— Begin —
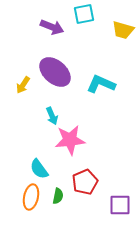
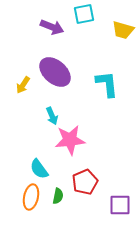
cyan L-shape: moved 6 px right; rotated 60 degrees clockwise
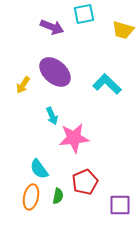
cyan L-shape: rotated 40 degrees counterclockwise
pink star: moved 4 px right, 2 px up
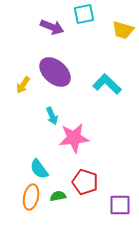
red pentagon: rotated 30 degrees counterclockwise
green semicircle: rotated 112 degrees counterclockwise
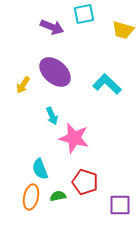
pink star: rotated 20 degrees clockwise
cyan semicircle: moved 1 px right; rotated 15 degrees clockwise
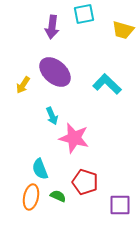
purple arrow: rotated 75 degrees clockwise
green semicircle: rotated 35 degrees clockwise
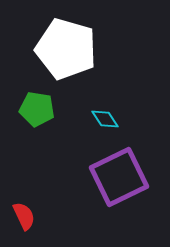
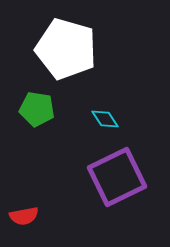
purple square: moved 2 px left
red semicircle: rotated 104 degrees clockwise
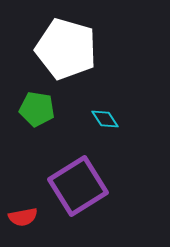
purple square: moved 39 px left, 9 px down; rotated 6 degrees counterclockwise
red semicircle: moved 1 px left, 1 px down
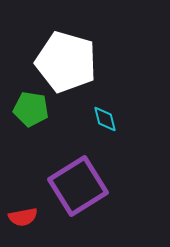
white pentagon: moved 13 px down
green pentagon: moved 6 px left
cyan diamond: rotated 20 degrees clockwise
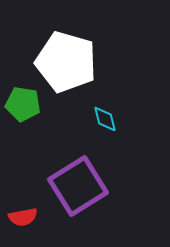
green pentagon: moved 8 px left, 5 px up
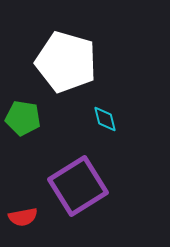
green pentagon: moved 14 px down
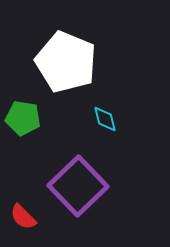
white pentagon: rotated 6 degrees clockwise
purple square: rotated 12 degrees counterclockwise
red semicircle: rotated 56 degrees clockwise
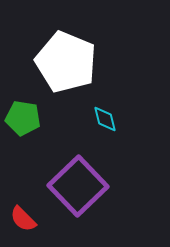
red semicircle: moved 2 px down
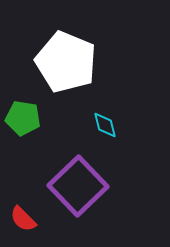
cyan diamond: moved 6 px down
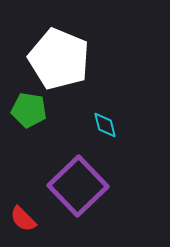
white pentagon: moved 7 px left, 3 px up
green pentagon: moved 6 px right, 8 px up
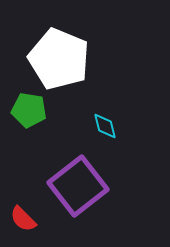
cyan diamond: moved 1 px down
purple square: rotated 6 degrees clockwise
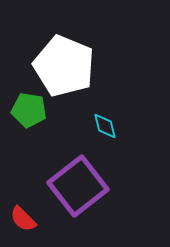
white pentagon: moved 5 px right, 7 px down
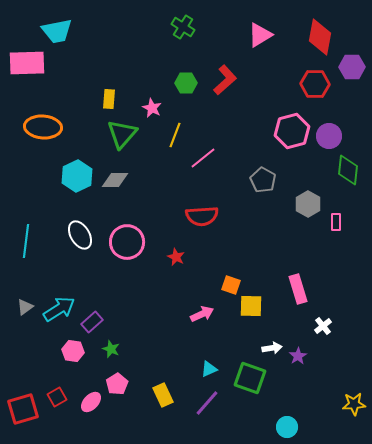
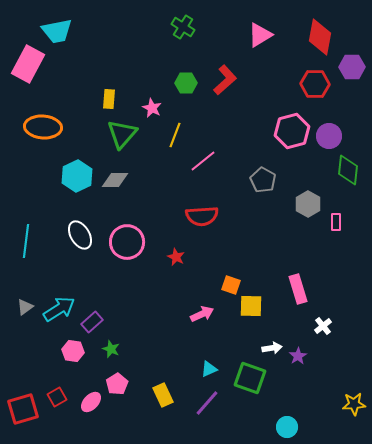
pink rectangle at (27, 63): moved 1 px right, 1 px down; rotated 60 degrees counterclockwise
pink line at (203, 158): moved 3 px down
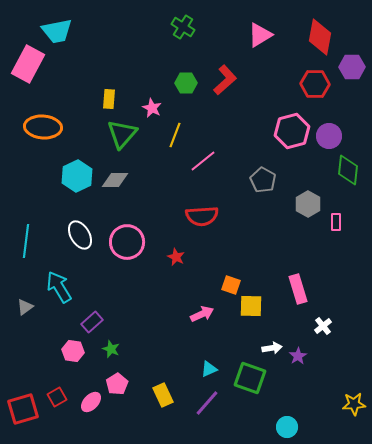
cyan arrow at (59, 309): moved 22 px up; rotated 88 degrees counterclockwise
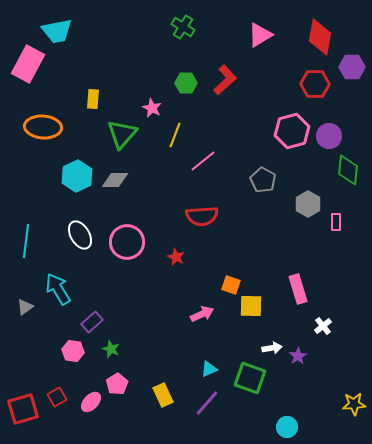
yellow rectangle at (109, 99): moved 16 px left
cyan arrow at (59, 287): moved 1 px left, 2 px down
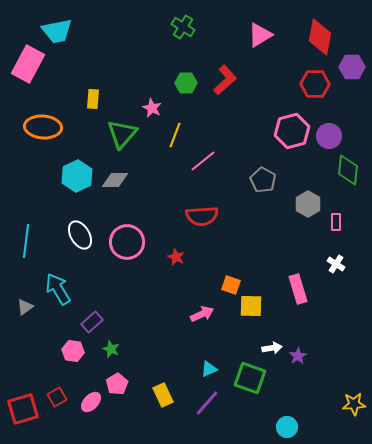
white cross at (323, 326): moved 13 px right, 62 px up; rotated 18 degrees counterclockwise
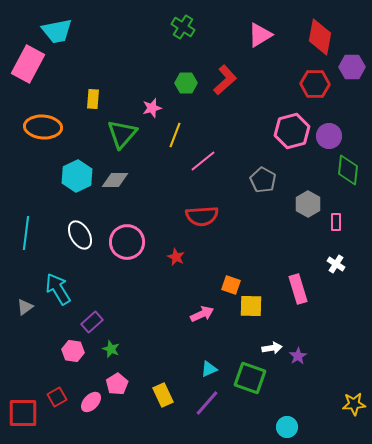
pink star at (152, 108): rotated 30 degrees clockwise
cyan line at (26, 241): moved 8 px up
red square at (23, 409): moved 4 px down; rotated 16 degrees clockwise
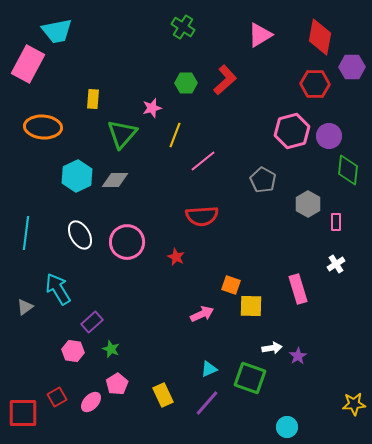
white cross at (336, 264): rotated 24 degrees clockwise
— End —
## Directive
Rewrite all the lines above with every "semicircle" replaced by "half-disc" and everything else unchanged. Leave the pictures out.

## Written reply
cyan L-shape: moved 6 px right; rotated 60 degrees clockwise
cyan L-shape: rotated 40 degrees counterclockwise
pink star: moved 4 px right, 2 px up
red pentagon: rotated 30 degrees counterclockwise
green half-disc: rotated 112 degrees counterclockwise
pink star: rotated 20 degrees clockwise
cyan half-disc: moved 1 px right; rotated 15 degrees clockwise
purple arrow: rotated 75 degrees clockwise
green half-disc: rotated 35 degrees clockwise
purple square: moved 2 px left
red half-disc: rotated 104 degrees clockwise
purple square: moved 39 px left, 9 px down; rotated 6 degrees counterclockwise
red half-disc: moved 1 px left, 1 px down
white pentagon: moved 13 px down
green pentagon: moved 6 px left
cyan diamond: rotated 20 degrees clockwise
green pentagon: moved 8 px left, 5 px up
green pentagon: moved 14 px down
white pentagon: rotated 6 degrees clockwise
purple square: rotated 12 degrees counterclockwise
red half-disc: rotated 56 degrees clockwise
red half-disc: moved 2 px down
cyan diamond: moved 6 px down
white pentagon: moved 7 px left, 3 px up
green pentagon: moved 6 px right, 8 px up
cyan diamond: moved 1 px down
purple square: rotated 6 degrees clockwise
white pentagon: moved 5 px right, 7 px down
pink rectangle at (27, 63): moved 1 px right, 1 px down; rotated 60 degrees counterclockwise
pink line at (203, 158): moved 3 px down
cyan arrow at (59, 309): moved 22 px up; rotated 88 degrees counterclockwise
yellow rectangle at (109, 99): moved 16 px left
cyan arrow at (59, 287): moved 1 px left, 2 px down
white cross at (323, 326): moved 13 px right, 62 px up; rotated 18 degrees counterclockwise
pink star at (152, 108): rotated 30 degrees clockwise
cyan line at (26, 241): moved 8 px up
red square at (23, 409): moved 4 px down; rotated 16 degrees clockwise
white cross at (336, 264): rotated 24 degrees clockwise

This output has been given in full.